EXERCISE GOAL:
Would you please give all the lines below again, exactly as they stand?

DATASET EXTRACT:

+++++

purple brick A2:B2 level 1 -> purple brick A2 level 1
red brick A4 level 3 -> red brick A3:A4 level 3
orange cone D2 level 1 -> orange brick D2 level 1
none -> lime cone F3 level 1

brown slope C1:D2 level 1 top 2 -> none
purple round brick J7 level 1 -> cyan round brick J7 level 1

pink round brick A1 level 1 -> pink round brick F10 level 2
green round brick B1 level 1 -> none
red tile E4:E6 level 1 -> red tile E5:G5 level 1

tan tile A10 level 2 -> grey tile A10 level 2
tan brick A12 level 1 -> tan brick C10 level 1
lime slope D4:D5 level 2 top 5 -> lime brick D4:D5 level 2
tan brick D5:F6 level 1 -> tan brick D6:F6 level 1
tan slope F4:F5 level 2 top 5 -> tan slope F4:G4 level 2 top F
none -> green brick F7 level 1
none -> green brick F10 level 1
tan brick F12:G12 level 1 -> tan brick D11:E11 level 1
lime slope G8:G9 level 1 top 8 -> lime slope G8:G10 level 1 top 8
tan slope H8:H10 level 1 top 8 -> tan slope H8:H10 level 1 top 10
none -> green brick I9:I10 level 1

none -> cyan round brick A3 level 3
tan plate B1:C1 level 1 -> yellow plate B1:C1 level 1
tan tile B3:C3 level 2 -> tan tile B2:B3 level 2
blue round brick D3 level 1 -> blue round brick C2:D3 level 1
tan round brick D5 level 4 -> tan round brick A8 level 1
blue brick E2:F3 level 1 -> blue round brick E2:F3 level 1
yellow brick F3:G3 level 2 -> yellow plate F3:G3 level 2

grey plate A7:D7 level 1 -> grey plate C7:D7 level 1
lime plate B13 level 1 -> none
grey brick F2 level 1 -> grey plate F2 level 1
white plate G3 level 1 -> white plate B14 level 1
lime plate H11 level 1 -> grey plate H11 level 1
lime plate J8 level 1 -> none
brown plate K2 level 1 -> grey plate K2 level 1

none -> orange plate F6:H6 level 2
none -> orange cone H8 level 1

+++++

EXERCISE RESULT:
purple brick A2:B2 level 1 -> purple brick A2 level 1
red brick A4 level 3 -> red brick A3:A4 level 3
orange cone D2 level 1 -> orange brick D2 level 1
none -> lime cone F3 level 1

brown slope C1:D2 level 1 top 2 -> none
purple round brick J7 level 1 -> cyan round brick J7 level 1

pink round brick A1 level 1 -> pink round brick F10 level 2
green round brick B1 level 1 -> none
red tile E4:E6 level 1 -> red tile E5:G5 level 1

tan tile A10 level 2 -> grey tile A10 level 2
tan brick A12 level 1 -> tan brick C10 level 1
lime slope D4:D5 level 2 top 5 -> lime brick D4:D5 level 2
tan brick D5:F6 level 1 -> tan brick D6:F6 level 1
tan slope F4:F5 level 2 top 5 -> tan slope F4:G4 level 2 top F
none -> green brick F7 level 1
none -> green brick F10 level 1
tan brick F12:G12 level 1 -> tan brick D11:E11 level 1
lime slope G8:G9 level 1 top 8 -> lime slope G8:G10 level 1 top 8
tan slope H8:H10 level 1 top 8 -> tan slope H8:H10 level 1 top 10
none -> green brick I9:I10 level 1

none -> cyan round brick A3 level 3
tan plate B1:C1 level 1 -> yellow plate B1:C1 level 1
tan tile B3:C3 level 2 -> tan tile B2:B3 level 2
blue round brick D3 level 1 -> blue round brick C2:D3 level 1
tan round brick D5 level 4 -> tan round brick A8 level 1
blue brick E2:F3 level 1 -> blue round brick E2:F3 level 1
yellow brick F3:G3 level 2 -> yellow plate F3:G3 level 2

grey plate A7:D7 level 1 -> grey plate C7:D7 level 1
lime plate B13 level 1 -> none
grey brick F2 level 1 -> grey plate F2 level 1
white plate G3 level 1 -> white plate B14 level 1
lime plate H11 level 1 -> grey plate H11 level 1
lime plate J8 level 1 -> none
brown plate K2 level 1 -> grey plate K2 level 1

none -> orange plate F6:H6 level 2
none -> orange cone H8 level 1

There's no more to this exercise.